After finding the line containing "pink hammer: 2 -> 0" below, please output that line and each following one through the line containing "white rocket: 5 -> 0", exactly as written.

> [Given information]
━━━━━━━━━━━━━━━━━━━━

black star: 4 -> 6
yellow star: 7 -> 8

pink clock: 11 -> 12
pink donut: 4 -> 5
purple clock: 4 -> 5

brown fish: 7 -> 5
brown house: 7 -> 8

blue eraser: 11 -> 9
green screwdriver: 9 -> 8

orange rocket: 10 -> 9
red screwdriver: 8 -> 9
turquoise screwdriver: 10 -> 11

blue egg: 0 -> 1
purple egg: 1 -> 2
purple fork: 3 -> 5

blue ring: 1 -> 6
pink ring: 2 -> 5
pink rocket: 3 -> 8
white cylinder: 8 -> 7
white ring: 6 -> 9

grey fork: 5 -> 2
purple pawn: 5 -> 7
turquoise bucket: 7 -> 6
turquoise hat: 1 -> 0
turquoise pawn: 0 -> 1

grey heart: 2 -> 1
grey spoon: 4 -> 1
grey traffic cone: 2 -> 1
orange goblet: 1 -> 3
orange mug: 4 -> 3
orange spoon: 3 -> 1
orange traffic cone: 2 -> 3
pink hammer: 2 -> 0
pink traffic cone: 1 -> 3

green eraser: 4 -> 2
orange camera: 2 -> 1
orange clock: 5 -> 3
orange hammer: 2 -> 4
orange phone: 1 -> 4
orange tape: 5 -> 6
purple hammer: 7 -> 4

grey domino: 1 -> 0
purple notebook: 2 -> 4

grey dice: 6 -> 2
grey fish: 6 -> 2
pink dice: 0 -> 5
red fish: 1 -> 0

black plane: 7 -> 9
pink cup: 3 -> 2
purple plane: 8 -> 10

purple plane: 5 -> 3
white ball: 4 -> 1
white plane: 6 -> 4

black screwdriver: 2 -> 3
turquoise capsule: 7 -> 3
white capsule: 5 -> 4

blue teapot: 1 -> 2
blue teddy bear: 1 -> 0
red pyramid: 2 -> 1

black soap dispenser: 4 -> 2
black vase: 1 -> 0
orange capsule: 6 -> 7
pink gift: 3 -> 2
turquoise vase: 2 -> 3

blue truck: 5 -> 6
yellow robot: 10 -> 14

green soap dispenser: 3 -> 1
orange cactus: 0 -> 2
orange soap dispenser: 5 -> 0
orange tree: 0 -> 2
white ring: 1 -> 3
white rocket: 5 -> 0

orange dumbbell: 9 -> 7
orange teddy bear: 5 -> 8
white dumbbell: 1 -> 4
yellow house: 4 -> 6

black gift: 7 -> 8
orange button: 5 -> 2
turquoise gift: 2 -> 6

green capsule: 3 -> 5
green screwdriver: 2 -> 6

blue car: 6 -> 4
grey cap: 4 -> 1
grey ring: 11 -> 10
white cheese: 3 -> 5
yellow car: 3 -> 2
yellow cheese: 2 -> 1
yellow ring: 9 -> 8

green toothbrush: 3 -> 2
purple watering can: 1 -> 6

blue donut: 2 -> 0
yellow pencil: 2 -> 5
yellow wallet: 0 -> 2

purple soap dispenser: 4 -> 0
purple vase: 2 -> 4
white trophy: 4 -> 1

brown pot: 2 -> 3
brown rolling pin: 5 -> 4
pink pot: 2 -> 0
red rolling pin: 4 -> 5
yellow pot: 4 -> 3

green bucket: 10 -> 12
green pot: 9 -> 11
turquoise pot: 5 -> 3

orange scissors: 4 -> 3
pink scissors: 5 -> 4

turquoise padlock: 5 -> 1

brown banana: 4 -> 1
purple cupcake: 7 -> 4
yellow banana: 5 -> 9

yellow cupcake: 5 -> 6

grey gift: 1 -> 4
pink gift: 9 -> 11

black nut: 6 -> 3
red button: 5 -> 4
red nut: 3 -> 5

━━━━━━━━━━━━━━━━━━━━

> [Solution for this problem]
pink hammer: 2 -> 0
pink traffic cone: 1 -> 3

green eraser: 4 -> 2
orange camera: 2 -> 1
orange clock: 5 -> 3
orange hammer: 2 -> 4
orange phone: 1 -> 4
orange tape: 5 -> 6
purple hammer: 7 -> 4

grey domino: 1 -> 0
purple notebook: 2 -> 4

grey dice: 6 -> 2
grey fish: 6 -> 2
pink dice: 0 -> 5
red fish: 1 -> 0

black plane: 7 -> 9
pink cup: 3 -> 2
purple plane: 8 -> 10

purple plane: 5 -> 3
white ball: 4 -> 1
white plane: 6 -> 4

black screwdriver: 2 -> 3
turquoise capsule: 7 -> 3
white capsule: 5 -> 4

blue teapot: 1 -> 2
blue teddy bear: 1 -> 0
red pyramid: 2 -> 1

black soap dispenser: 4 -> 2
black vase: 1 -> 0
orange capsule: 6 -> 7
pink gift: 3 -> 2
turquoise vase: 2 -> 3

blue truck: 5 -> 6
yellow robot: 10 -> 14

green soap dispenser: 3 -> 1
orange cactus: 0 -> 2
orange soap dispenser: 5 -> 0
orange tree: 0 -> 2
white ring: 1 -> 3
white rocket: 5 -> 0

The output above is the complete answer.